## [Task brief]
Pull out every line in the data below that contains the string "fraction".

■ ■ ■ ■ ■

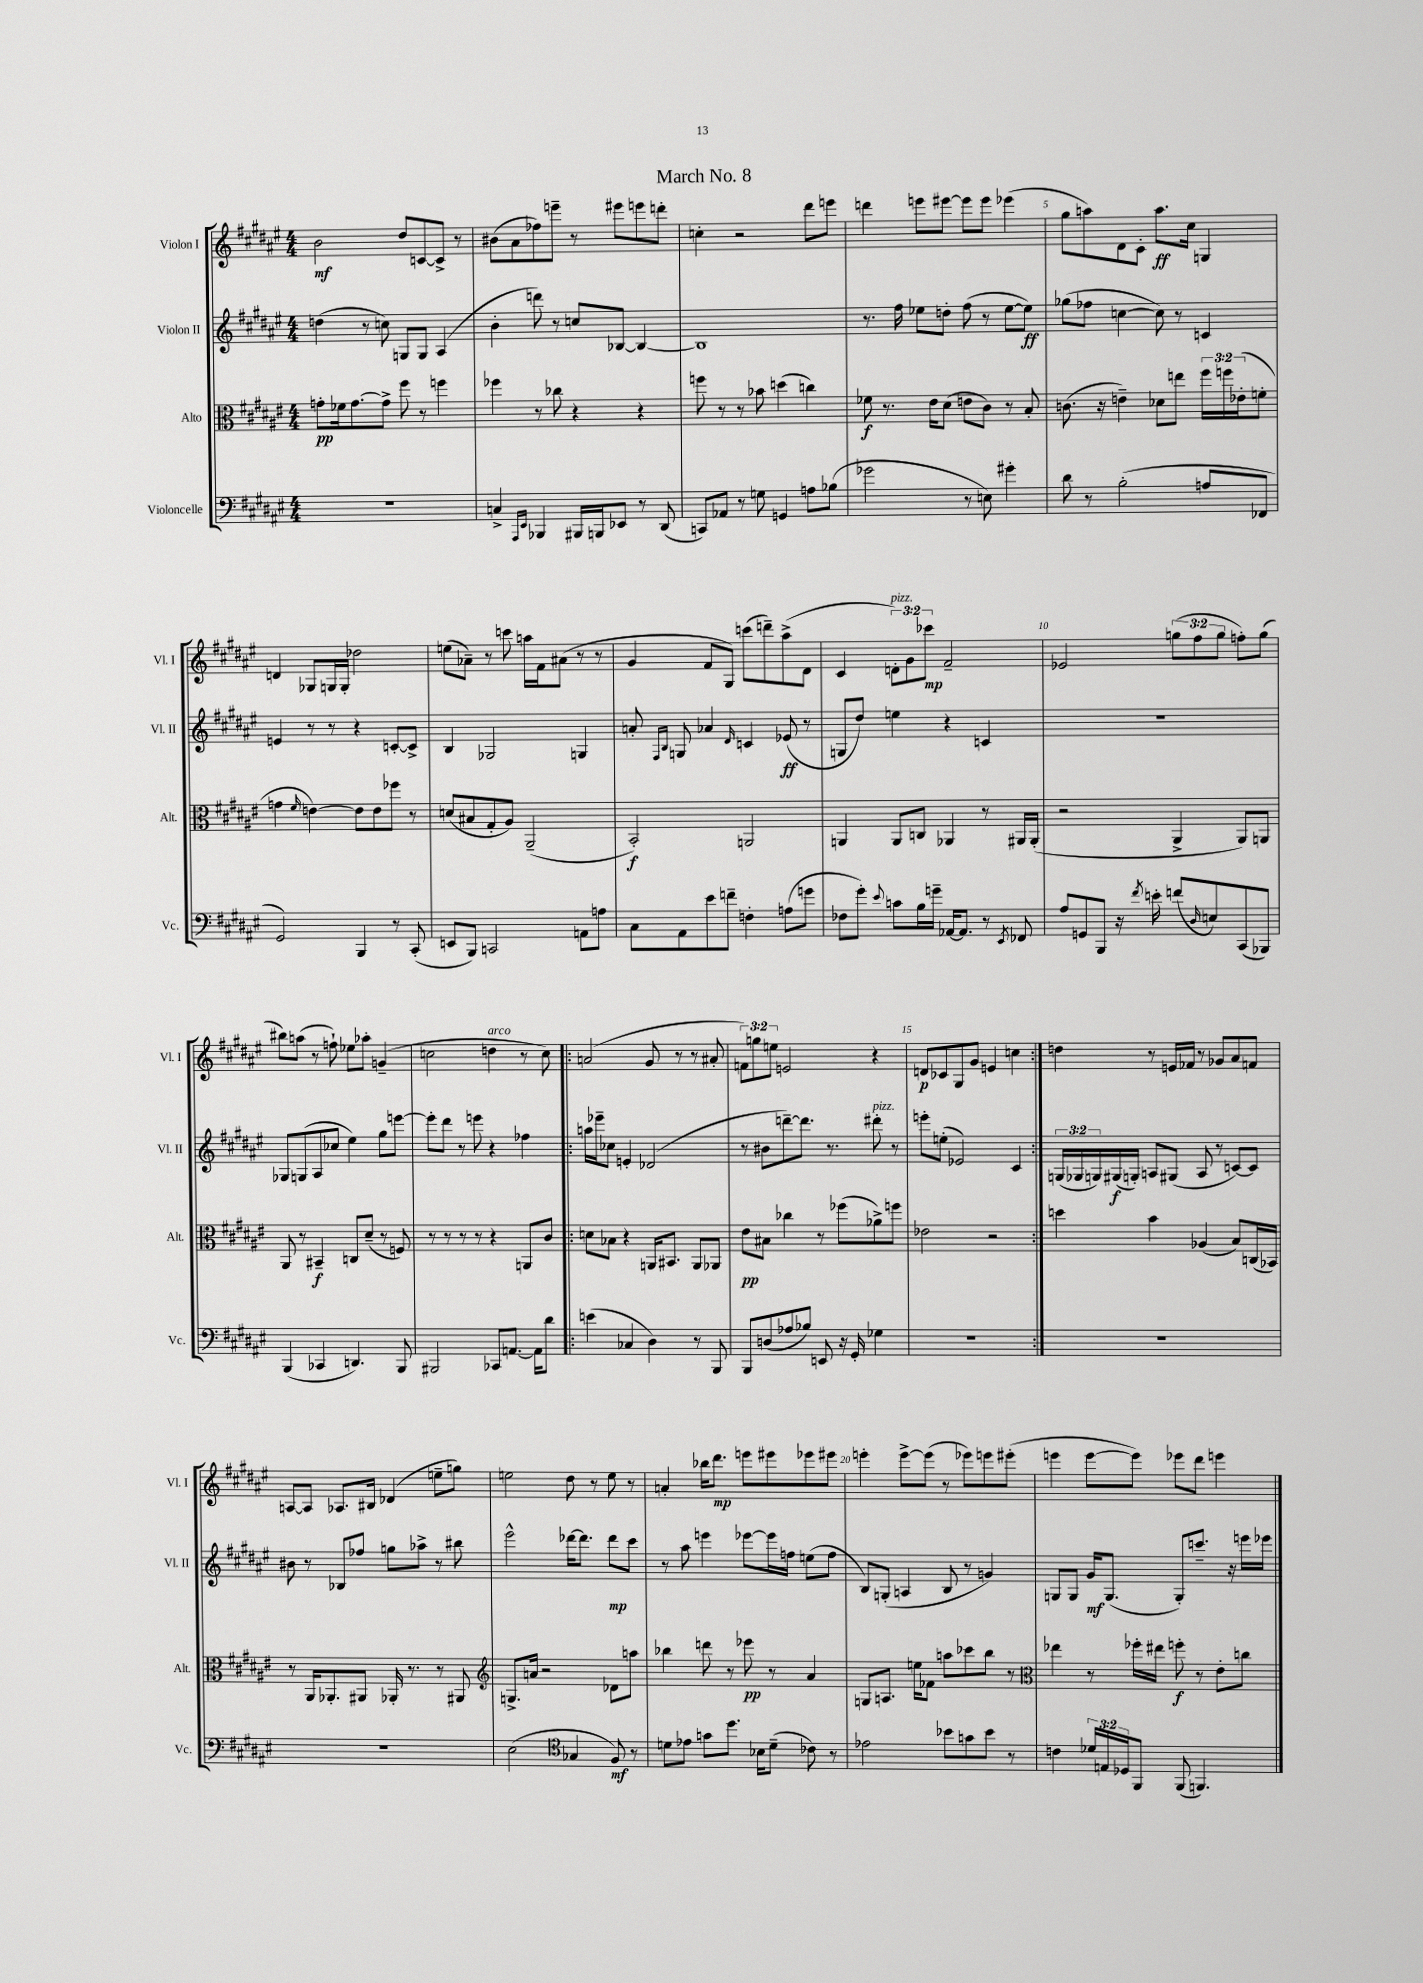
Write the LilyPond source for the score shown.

\header { title = "March No. 8" }
<<
\new StaffGroup <<
\new Staff = "s0" \with { instrumentName = "Violon I" shortInstrumentName = "Vl. I" } {
    \clef treble \key fis \major \numericTimeSignature \time 4/4 \override Staff.TupletNumber.text = #tuplet-number::calc-fraction-text
    b'2\mf dis''8 c'8~ c'8-> r8 |
    bis'8( ais'8 fes''8) e'''8-- r8 eis'''8 e'''8 d'''8-. |
    c''4-. r2 dis'''8 e'''8 |
    d'''4 e'''8 eis'''8~ eis'''8 eis'''8 ees'''4( |
    gis''8 a''8) dis'8 cis'8-. a''8.\ff cis''16 g4 |
    d'4 ges8 g16 g16-. des''2 |
    e''8( aes'8--) r8 c'''8 a''16 fis'16 ais'8( r8 r8 |
    gis'4 fis'8 gis8) c'''8( d'''8--) ais''8->( dis'8 |
    cis'4 \tuplet 3/2 { d'8-.^\markup { \italic "pizz." }) gis'8 ces'''8\mp } fis'2-- |
    ees'2 \tuplet 3/2 { g''8( fis''8 g''8 } f''8-.) g''8( |
    bis''8) a''8( r8 f''8-!) ees''8 aes''8-. g'4--( |
    c''2 d''4^\markup { \italic "arco" } r8 c''8) |
    \repeat volta 2 { a'2( gis'8 r8 r8 ais'8-. |
    \tuplet 3/2 { f'8) g''8 e''8 } e'2 r4 |
    d'8\p ces'8 gis8 gis'8 e'4 c''4 | }
    d''4 r8 e'16 fes'16 r8 ges'8 ais'8 f'8 |
    a8~ a8 aes8. bis16 des'4( e''8-- g''8) |
    e''2 dis''8 r8 e''8 r8 |
    a'4-. bes''16 dis'''8.\mp e'''8 eis'''8 ees'''8 eis'''8 |
    e'''4-. e'''8~-> e'''8( r8 ees'''8) e'''8 eis'''8-.( |
    e'''4 e'''8~ e'''8) ees'''8 dis'''8 e'''4 \bar "|." |
}
\new Staff = "s1" \with { instrumentName = "Violon II" shortInstrumentName = "Vl. II" } {
    \clef treble \key fis \major \numericTimeSignature \time 4/4 \override Staff.TupletNumber.text = #tuplet-number::calc-fraction-text
    d''4( r8 c''8) g8 g8 ais4( |
    b'4-. d'''8) r8 c''8 bes8~ bes4~ |
    bes1 |
    r8. fis''16 ees''8 d''8-. fis''8( r8 ees''8~ ees''8\ff) |
    ges''8( fes''8 c''4~ c''8) r8 c'4 |
    e'4 r8 r8 r4 c'8~-. c'8-> |
    b4 ges2 g4 |
    a'8-. \grace { fis16 b16 } g8 aes'4 \grace { dis'16 } c'4 ees'8\ff( r8 |
    g8 dis''8) e''4 r4 c'4 |
    R1 |
    ges8 g8( ais8 ces''8 eis''4) gis''8 e'''8~ |
    e'''8-. dis'''8 r8 e'''8 r4 fes''4 |
    \repeat volta 2 { a''16 ees'''16-- ces''8 e'4-. des'2( |
    r8 bis'8 d'''8~--) d'''8. r8. dis'''8-.^\markup { \italic "pizz." } r8 |
    e'''8-. e''8-.( ees'2) cis'4 | }
    \tuplet 3/2 { g16( ges16 g16) } gis16\f( g16-.) a8 gis8( a8 r8 c'8~) c'8 |
    bis'8 r8 bes8 fes''8 g''8 aes''8-> r8 bis''8 |
    eis'''2-^ des'''16~ des'''8. des'''8\mp cis'''8 |
    r8 ais''8 e'''4 ees'''8~ ees'''16 f''16 e''8( f''8 |
    b8) g8-.( a4 b8 r8 g'4) |
    g8 g8 gis'16\mf g8.( g8-.) c'''8.-- r16 e'''16 ees'''16 \bar "|." |
}
\new Staff = "s2" \with { instrumentName = "Alto" shortInstrumentName = "Alt." } {
    \clef alto \key fis \major \numericTimeSignature \time 4/4 \override Staff.TupletNumber.text = #tuplet-number::calc-fraction-text
    g'8-.\pp fes'16 g'8.~ g'8-> fis''8 r8 f''4 |
    fes''4 r8 ces''8 r4 r4 |
    f''8 r8 r8 bes'8 d''4( c''4) |
    fes'8\f r8. eis'16 dis'8( e'8 cis'8) r8 b8-. |
    c'8.( r16 e'4--) des'8 e''8 \tuplet 3/2 { fis''16 f''16 ees'16-.( } f'8-. |
    g'4 \grace { fis'16 } e'4~) e'8 e'8 fes''8 r8 |
    d'8( bis8 gis8-. ais8) ais,2--( |
    b,2-.\f) a,2 |
    a,4 a,8 c8 aes,4 r8 ais,16 ais,16-.( |
    r2 ais,4-> ais,8) a,8 |
    ais,8 r8 bis,4--\f c8 dis'8--( r8 f8) |
    r8 r8 r8 r8 r4 a,8 cis'8 |
    \repeat volta 2 { d'8 bes8 r4 a,16 bis,8. a,8 aes,8 |
    eis'8\pp bis8 ces''4 r8 fes''8( aes'8->) f''8 |
    ees'2 r2 | }
    d''4 b'4 aes4( b8) c16( bes,16) |
    r8 ais,16 aes,8.-. ais,8 aes,16-. r8. r8 ais,8 |
    \clef treble g8.-> a'16 r2 des'8 a''8 |
    bes''4 d'''8 r8 ees'''8\pp r8 ais'4 |
    g8 a8. e''16 fes'8 a''8 ces'''8 b''8 r8 |
    \clef alto ees''4 r8 fes''16-. eis''16 f''8-.\f r8 eis'8-. c''8 \bar "|." |
}
\new Staff = "s3" \with { instrumentName = "Violoncelle" shortInstrumentName = "Vc." } {
    \clef bass \key fis \major \numericTimeSignature \time 4/4 \override Staff.TupletNumber.text = #tuplet-number::calc-fraction-text
    r1 |
    c4-> \grace { ais,,16 eis,16 } bes,,4 bis,,16 b,,16 ees,8 r8 dis,8( |
    c,8) aes,8 r8 g8 g,4 a8 bes8( |
    ges'2 r8 e8) gis'4-. |
    dis'8 r8 b2-.( a8 fes,8 |
    gis,2) b,,4 r8 cis,8-.( |
    e,8 b,,8) c,2 a,8 a8 |
    cis8 ais,8 eis'8 f'8-- f4-. a8( g'8 |
    fes8 gis'8-.) \appoggiatura { eis'8 } c'8 b16 g'16-- aes,16~ aes,8. r8 \acciaccatura { eis,8 } fes,8 |
    ais8 g,8 b,,8 r16 \acciaccatura { fis'8 } e'16-. f'8( \grace { dis16 } e8) cis,8( bes,,8) |
    b,,4( ces,4 d,4.) b,,8 |
    bis,,2 ces,8 a,8.~ a,16 dis'8 |
    \repeat volta 2 { e'4( ces4 dis4) r8 b,,8 |
    b,,8 d8( aes8 bes8) e,8 r16 gis,16-. ges4 |
    R1 | }
    R1 |
    R1 |
    eis2( \clef tenor ges4 fis8\mf) r8 |
    d'8 ees'8 g'8 dis''8. bes16 d'8--( ces'8) r8 |
    ees'2 bes'8 g'8 bes'8 r8 |
    c'4 \tuplet 3/2 { des'16 e16 des16 } fis,8 fis,8( f,4.) \bar "|." |
}
>>
>>
\layout { \context { \Score \override BarNumber.break-visibility = ##(#f #t #t) barNumberVisibility = #(every-nth-bar-number-visible 5) } }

■ ■ ■ ■ ■

## [Final result]
    \clef treble \key fis \major \numericTimeSignature \time 4/4 \override Staff.TupletNumber.text = #tuplet-number::calc-fraction-text
    \clef treble \key fis \major \numericTimeSignature \time 4/4 \override Staff.TupletNumber.text = #tuplet-number::calc-fraction-text
    \clef alto \key fis \major \numericTimeSignature \time 4/4 \override Staff.TupletNumber.text = #tuplet-number::calc-fraction-text
    \clef bass \key fis \major \numericTimeSignature \time 4/4 \override Staff.TupletNumber.text = #tuplet-number::calc-fraction-text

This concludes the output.